### [Work instruction]
Of the entries below, return exactly those lines that fall between the one containing "white square: (94, 149)" and the one containing "purple line: (387, 557) -> (602, 893), moved", the two end lines included.

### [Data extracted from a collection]
********************
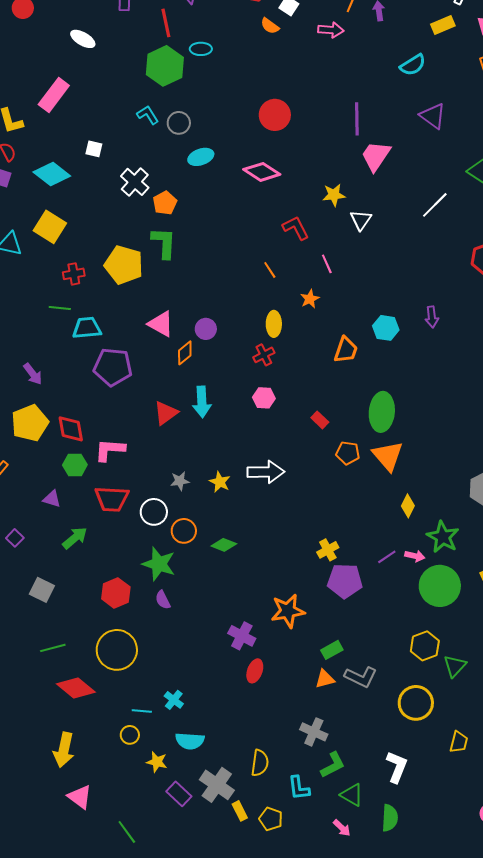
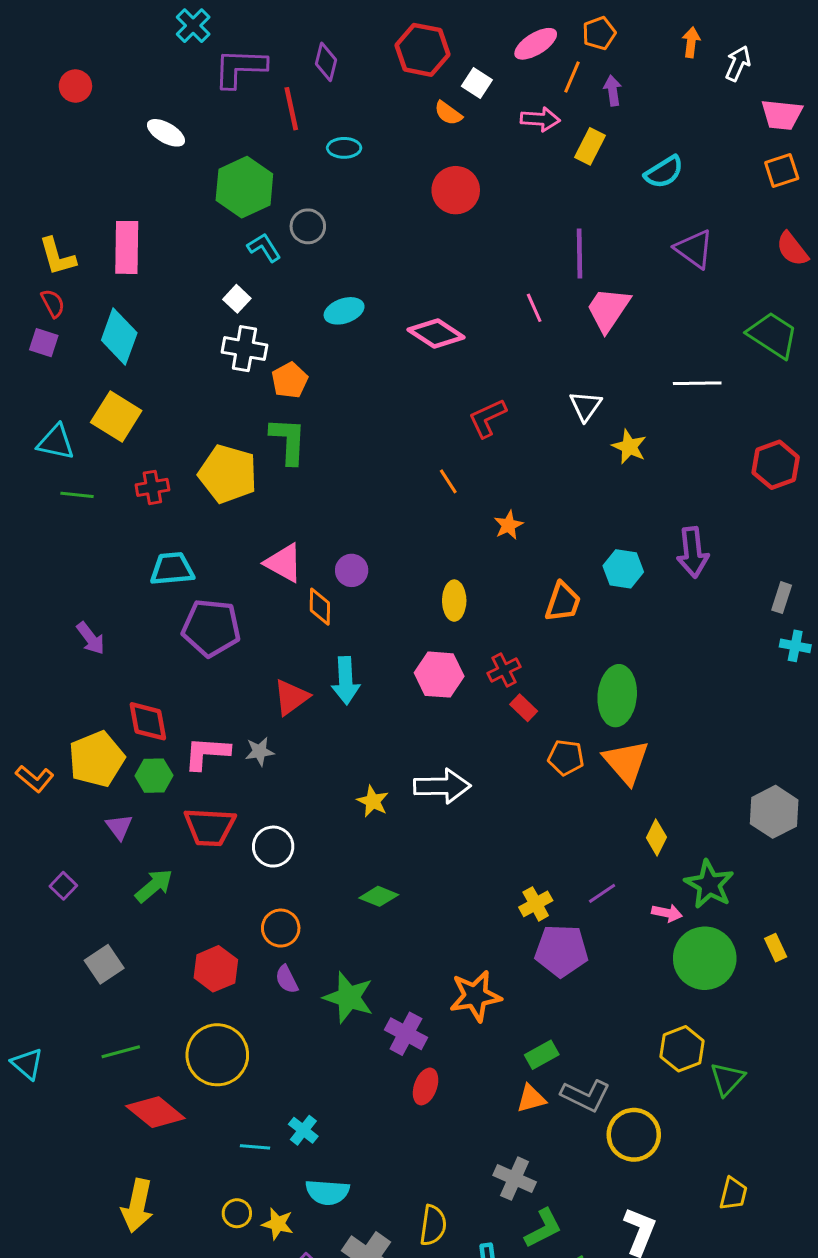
yellow rectangle: (443, 25) -> (590, 146), moved, turned -40
green hexagon: (165, 66) -> (244, 187), moved
pink rectangle: (54, 95) -> (127, 247), moved, turned -36
red circle: (275, 115) -> (456, 190), moved
gray circle: (179, 123) -> (308, 226), moved
white square: (94, 149) -> (237, 299), moved, turned 30
cyan diamond: (52, 174) -> (119, 337), turned 72
white cross: (135, 182) -> (244, 349), turned -32
yellow star: (334, 195) -> (629, 447), moved, turned 30
white line: (435, 205) -> (697, 383), turned 44
red L-shape: (296, 228) -> (487, 418), turned -88
pink line: (327, 264) -> (534, 308), moved
green line: (60, 308) -> (77, 495), moved
purple arrow: (432, 317) -> (693, 552), size x1.5
yellow ellipse: (274, 324) -> (454, 601), moved
orange diamond: (185, 353) -> (320, 607), turned -50
red cross: (264, 355) -> (504, 670), moved
pink hexagon: (264, 398) -> (439, 675), size x1.4
yellow pentagon: (30, 423) -> (97, 759), moved
gray star: (180, 481) -> (260, 751), moved
purple triangle: (52, 499) -> (119, 827), turned 36
orange circle: (184, 531) -> (281, 928), moved
purple line: (387, 557) -> (602, 893), moved
green star: (159, 564) -> (349, 997), moved
gray square: (42, 590) -> (104, 964), turned 30
yellow circle: (416, 703) -> (634, 1135), moved
yellow circle: (130, 735) -> (237, 1213), moved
********************
### [Answer to the exercise]
white square: (94, 149) -> (237, 299), moved, turned 30
cyan diamond: (52, 174) -> (119, 337), turned 72
white cross: (135, 182) -> (244, 349), turned -32
yellow star: (334, 195) -> (629, 447), moved, turned 30
white line: (435, 205) -> (697, 383), turned 44
red L-shape: (296, 228) -> (487, 418), turned -88
pink line: (327, 264) -> (534, 308), moved
green line: (60, 308) -> (77, 495), moved
purple arrow: (432, 317) -> (693, 552), size x1.5
yellow ellipse: (274, 324) -> (454, 601), moved
orange diamond: (185, 353) -> (320, 607), turned -50
red cross: (264, 355) -> (504, 670), moved
pink hexagon: (264, 398) -> (439, 675), size x1.4
yellow pentagon: (30, 423) -> (97, 759), moved
gray star: (180, 481) -> (260, 751), moved
purple triangle: (52, 499) -> (119, 827), turned 36
orange circle: (184, 531) -> (281, 928), moved
purple line: (387, 557) -> (602, 893), moved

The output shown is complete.